(Excerpts from a dataset)
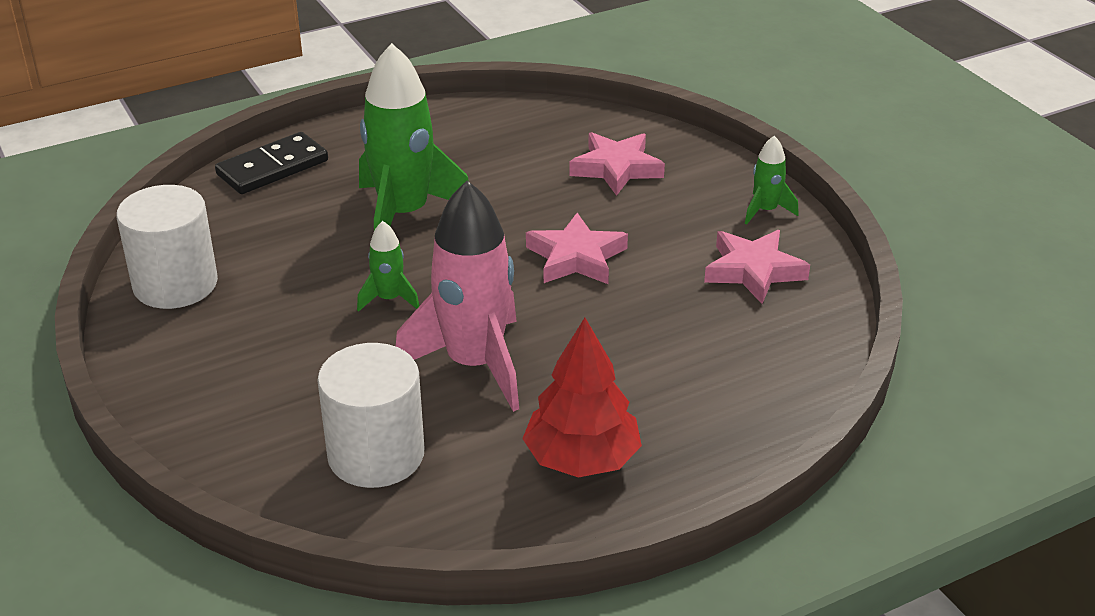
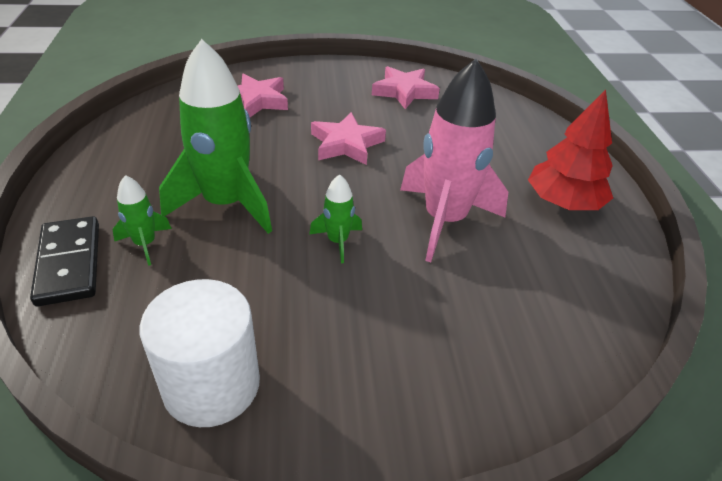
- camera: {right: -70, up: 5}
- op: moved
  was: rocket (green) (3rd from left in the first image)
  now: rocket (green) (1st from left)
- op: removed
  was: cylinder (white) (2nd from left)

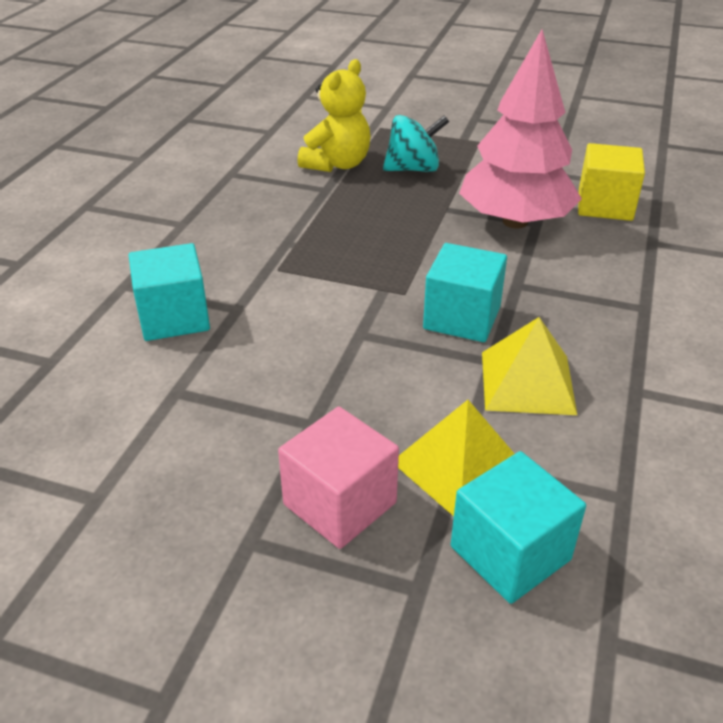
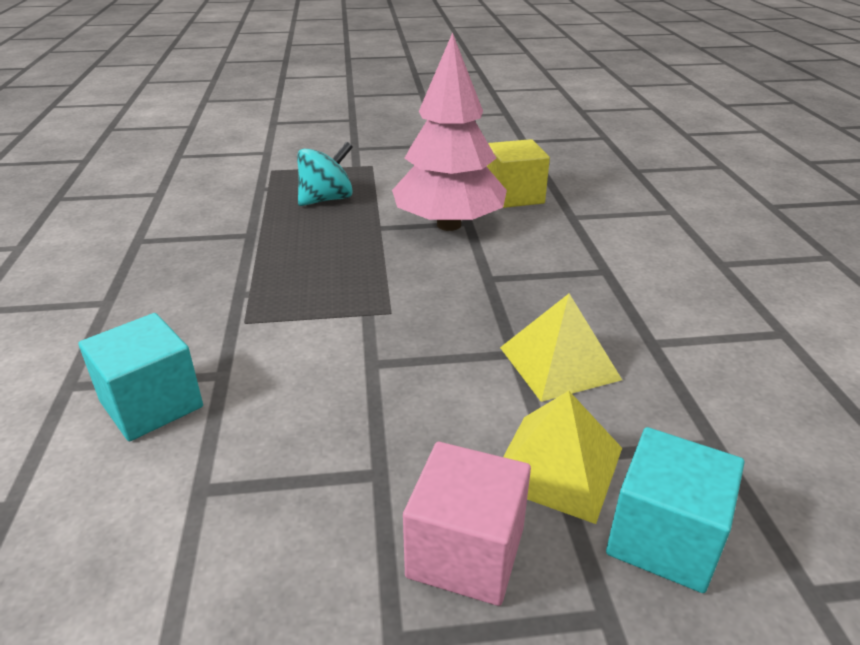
- camera: {right: -25, up: -5}
- op: removed
  was: teddy bear (yellow)
- op: removed
  was: cube (turquoise) (2nd from left)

Work to be completed >> Across all the records, find the lines containing the word "green" and reproduce each one.

Expected answer >>
  was: rocket (green) (3rd from left in the first image)
  now: rocket (green) (1st from left)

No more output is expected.